··· Material supplied

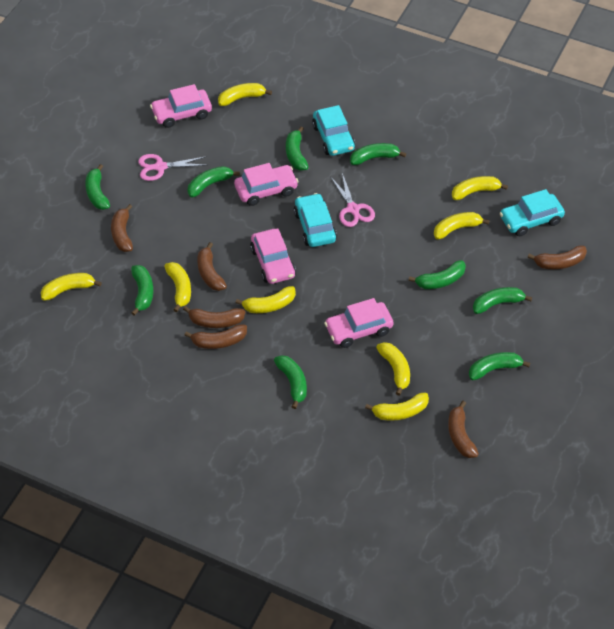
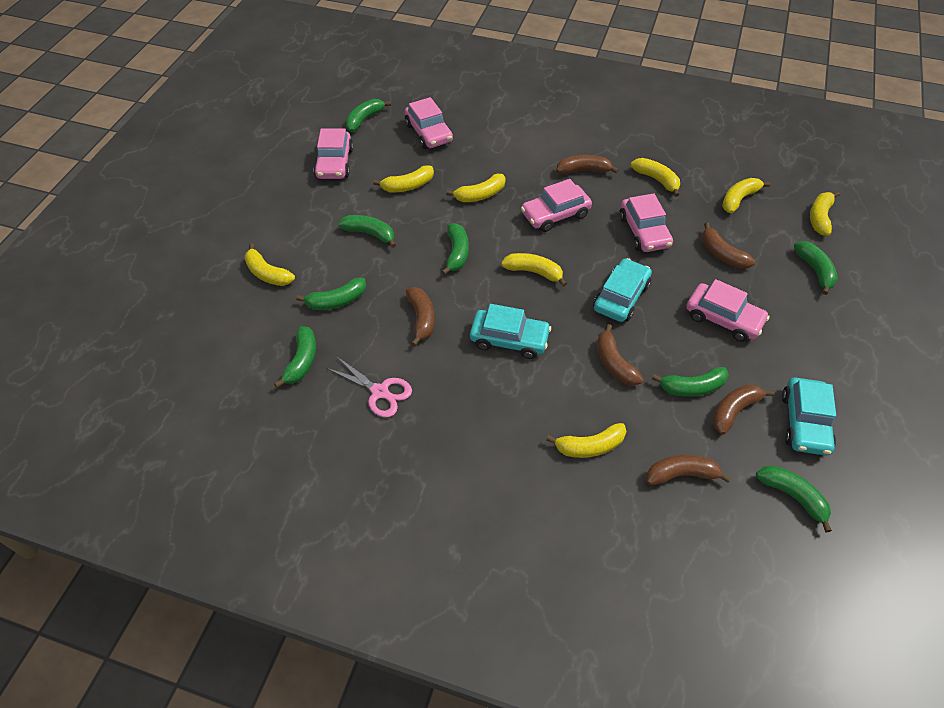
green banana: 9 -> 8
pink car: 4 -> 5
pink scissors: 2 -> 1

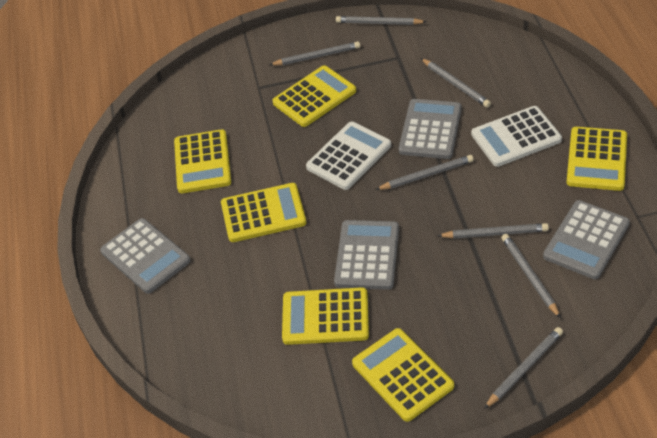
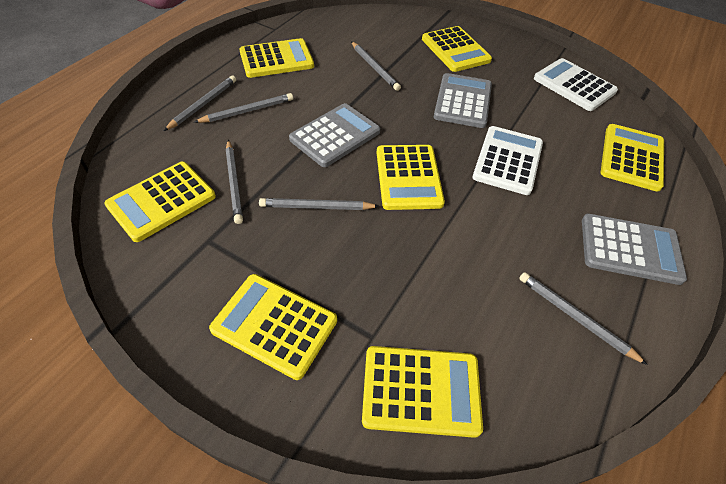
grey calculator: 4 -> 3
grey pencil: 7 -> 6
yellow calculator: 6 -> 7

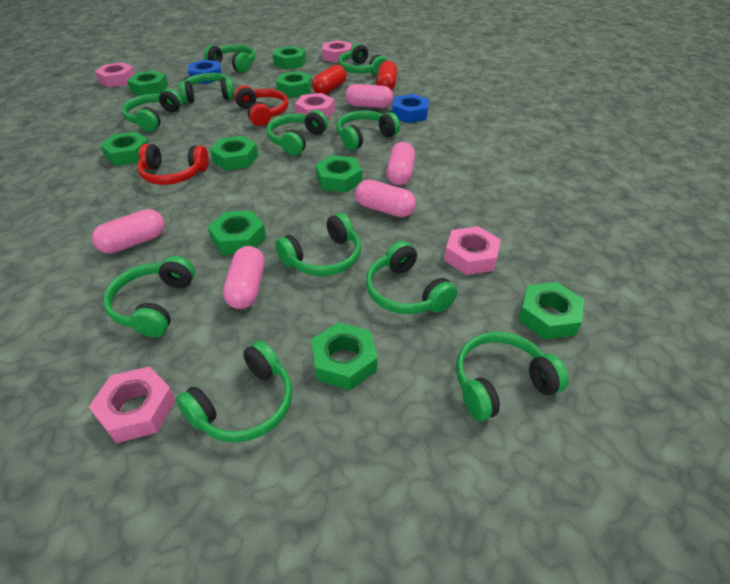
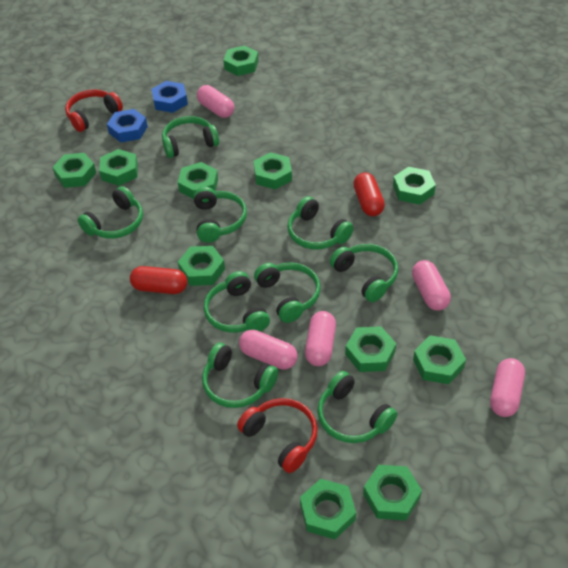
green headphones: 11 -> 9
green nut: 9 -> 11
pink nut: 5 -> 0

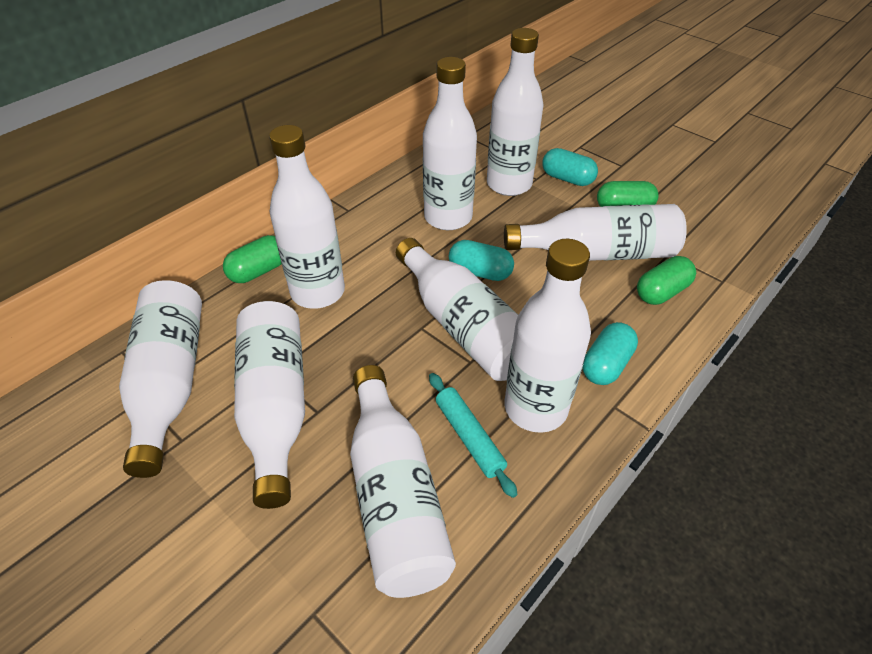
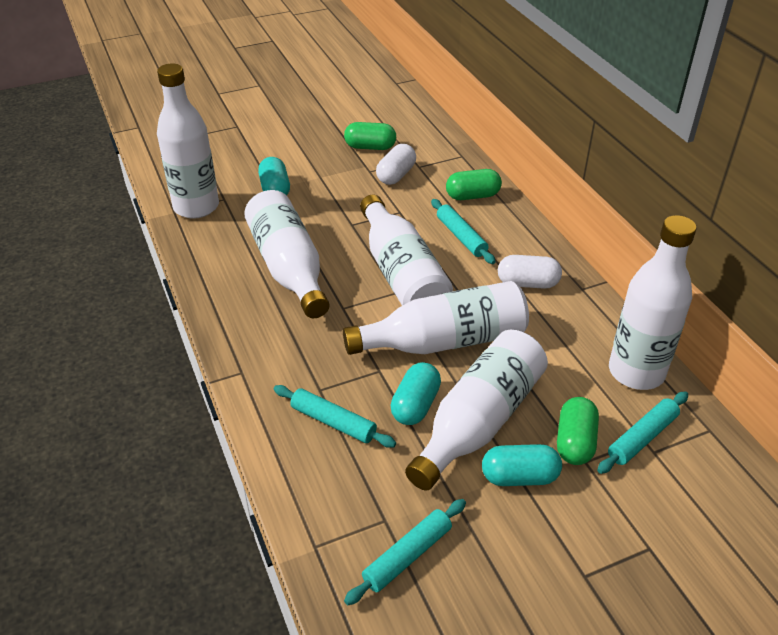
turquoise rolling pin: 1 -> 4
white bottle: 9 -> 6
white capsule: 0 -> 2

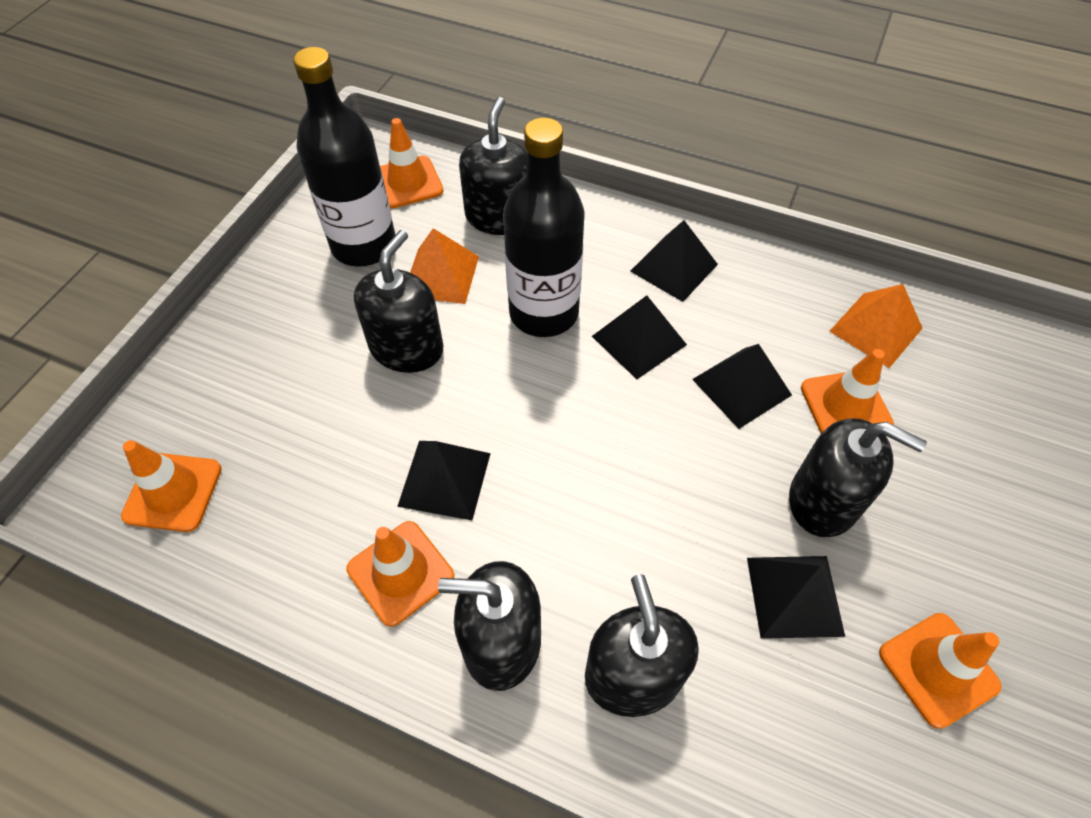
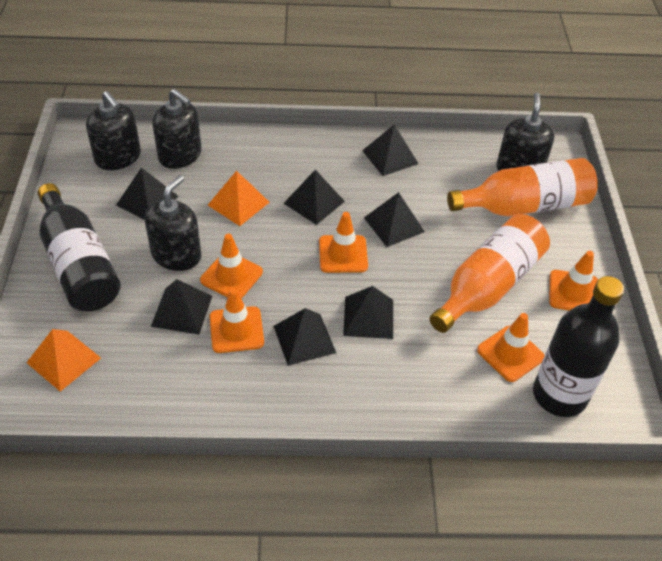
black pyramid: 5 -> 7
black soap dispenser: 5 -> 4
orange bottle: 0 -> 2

······

Brief: Without the pictures, transcribe the listing exactly as it stands.

Response for this exercise:
green banana: 9 -> 8
pink car: 4 -> 5
pink scissors: 2 -> 1

grey calculator: 4 -> 3
grey pencil: 7 -> 6
yellow calculator: 6 -> 7

green headphones: 11 -> 9
green nut: 9 -> 11
pink nut: 5 -> 0

turquoise rolling pin: 1 -> 4
white bottle: 9 -> 6
white capsule: 0 -> 2

black pyramid: 5 -> 7
black soap dispenser: 5 -> 4
orange bottle: 0 -> 2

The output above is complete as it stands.